*What you will do*.
For this exercise, repeat the listing below from its first line through the line containing "none -> white brick E1:H1 level 2", exactly as written.

*Data for this task*.
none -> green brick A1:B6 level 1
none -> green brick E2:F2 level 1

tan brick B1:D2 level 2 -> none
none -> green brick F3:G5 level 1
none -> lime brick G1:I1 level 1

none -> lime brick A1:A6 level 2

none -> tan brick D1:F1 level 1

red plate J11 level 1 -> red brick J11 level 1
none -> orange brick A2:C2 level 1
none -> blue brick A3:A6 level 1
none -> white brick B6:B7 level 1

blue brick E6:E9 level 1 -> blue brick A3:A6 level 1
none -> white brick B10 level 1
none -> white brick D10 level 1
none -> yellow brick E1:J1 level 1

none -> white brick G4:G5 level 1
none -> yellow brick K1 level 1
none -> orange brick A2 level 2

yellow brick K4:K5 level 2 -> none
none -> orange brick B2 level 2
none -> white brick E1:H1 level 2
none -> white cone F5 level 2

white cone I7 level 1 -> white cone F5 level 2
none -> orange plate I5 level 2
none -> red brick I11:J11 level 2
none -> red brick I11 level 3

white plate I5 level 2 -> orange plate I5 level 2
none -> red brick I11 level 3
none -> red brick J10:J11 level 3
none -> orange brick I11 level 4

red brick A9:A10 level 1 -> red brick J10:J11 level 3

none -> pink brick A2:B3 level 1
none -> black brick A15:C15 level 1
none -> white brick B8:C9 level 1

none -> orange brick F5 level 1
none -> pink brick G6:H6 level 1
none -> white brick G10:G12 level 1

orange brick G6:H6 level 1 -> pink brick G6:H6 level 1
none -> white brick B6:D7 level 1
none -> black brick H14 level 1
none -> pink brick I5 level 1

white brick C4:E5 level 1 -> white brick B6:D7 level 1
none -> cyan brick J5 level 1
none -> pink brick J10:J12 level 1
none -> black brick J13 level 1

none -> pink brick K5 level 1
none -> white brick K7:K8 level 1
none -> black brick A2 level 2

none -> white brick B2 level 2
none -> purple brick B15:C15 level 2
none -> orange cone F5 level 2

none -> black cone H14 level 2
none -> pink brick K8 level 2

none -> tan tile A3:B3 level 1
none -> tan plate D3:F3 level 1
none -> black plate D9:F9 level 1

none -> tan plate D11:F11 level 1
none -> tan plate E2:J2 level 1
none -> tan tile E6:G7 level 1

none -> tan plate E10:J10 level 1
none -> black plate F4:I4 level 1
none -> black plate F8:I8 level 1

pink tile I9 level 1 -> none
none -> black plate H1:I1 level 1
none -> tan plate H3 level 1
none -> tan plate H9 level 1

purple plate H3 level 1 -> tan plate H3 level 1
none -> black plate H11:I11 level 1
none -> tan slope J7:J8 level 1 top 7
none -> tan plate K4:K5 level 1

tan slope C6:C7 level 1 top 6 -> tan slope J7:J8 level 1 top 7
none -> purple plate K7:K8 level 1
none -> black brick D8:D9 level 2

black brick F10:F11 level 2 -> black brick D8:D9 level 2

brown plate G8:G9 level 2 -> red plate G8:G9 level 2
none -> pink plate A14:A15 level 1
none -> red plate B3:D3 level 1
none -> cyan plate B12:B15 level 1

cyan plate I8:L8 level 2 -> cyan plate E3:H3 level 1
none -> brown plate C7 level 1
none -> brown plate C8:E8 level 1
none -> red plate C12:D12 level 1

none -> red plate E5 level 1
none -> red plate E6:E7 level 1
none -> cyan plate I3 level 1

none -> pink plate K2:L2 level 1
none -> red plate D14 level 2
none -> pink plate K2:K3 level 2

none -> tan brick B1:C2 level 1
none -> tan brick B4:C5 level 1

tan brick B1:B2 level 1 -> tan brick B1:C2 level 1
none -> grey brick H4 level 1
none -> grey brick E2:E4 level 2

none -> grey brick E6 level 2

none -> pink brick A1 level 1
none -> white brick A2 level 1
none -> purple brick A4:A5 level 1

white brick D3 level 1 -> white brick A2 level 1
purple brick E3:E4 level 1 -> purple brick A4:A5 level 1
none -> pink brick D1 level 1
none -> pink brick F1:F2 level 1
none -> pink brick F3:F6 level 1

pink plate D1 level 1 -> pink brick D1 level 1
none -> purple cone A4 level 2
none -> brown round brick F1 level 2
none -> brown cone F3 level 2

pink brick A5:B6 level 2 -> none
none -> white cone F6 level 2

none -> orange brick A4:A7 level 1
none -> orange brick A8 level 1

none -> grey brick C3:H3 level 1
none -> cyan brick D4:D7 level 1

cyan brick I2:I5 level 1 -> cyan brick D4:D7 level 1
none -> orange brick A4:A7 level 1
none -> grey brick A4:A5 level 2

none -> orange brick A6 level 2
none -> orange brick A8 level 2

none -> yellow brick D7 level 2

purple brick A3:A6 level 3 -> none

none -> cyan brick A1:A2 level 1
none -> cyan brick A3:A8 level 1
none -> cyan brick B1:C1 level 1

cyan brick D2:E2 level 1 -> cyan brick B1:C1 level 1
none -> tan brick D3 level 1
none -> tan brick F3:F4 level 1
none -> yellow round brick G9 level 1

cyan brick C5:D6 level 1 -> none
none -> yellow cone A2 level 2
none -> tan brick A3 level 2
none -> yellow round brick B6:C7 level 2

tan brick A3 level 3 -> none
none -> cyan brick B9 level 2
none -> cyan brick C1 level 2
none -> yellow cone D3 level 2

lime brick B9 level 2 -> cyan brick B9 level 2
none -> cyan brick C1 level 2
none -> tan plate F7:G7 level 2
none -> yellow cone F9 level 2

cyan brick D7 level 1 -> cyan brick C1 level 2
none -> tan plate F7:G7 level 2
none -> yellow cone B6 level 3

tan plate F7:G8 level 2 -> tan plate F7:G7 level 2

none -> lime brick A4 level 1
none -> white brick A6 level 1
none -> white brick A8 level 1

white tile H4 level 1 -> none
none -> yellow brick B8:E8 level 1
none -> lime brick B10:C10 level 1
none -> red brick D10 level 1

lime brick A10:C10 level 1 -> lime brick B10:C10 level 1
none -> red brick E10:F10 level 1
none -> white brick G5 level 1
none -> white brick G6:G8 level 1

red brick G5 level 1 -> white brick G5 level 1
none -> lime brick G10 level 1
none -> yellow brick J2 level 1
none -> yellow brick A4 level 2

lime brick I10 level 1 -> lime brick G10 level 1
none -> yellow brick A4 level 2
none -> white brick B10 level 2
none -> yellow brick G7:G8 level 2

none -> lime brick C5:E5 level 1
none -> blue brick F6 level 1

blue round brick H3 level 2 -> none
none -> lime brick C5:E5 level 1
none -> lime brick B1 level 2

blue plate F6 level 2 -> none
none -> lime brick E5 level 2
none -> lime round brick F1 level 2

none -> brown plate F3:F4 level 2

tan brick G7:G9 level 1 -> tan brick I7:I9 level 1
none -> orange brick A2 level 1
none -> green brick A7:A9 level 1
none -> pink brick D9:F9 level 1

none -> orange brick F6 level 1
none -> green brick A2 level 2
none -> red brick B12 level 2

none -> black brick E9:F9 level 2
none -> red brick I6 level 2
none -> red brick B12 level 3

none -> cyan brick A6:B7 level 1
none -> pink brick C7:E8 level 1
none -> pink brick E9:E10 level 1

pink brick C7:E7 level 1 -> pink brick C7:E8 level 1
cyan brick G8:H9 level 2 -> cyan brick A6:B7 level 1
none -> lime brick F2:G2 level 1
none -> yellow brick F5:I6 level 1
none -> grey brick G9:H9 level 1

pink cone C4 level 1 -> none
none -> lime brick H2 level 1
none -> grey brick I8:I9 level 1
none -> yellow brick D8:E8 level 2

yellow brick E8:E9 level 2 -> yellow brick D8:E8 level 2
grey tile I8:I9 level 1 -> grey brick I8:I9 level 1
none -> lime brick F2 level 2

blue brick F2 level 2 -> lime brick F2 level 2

*Your response*.
none -> green brick A1:B6 level 1
none -> green brick E2:F2 level 1

tan brick B1:D2 level 2 -> none
none -> green brick F3:G5 level 1
none -> lime brick G1:I1 level 1

none -> lime brick A1:A6 level 2

none -> tan brick D1:F1 level 1

red plate J11 level 1 -> red brick J11 level 1
none -> orange brick A2:C2 level 1
none -> blue brick A3:A6 level 1
none -> white brick B6:B7 level 1

blue brick E6:E9 level 1 -> blue brick A3:A6 level 1
none -> white brick B10 level 1
none -> white brick D10 level 1
none -> yellow brick E1:J1 level 1

none -> white brick G4:G5 level 1
none -> yellow brick K1 level 1
none -> orange brick A2 level 2

yellow brick K4:K5 level 2 -> none
none -> orange brick B2 level 2
none -> white brick E1:H1 level 2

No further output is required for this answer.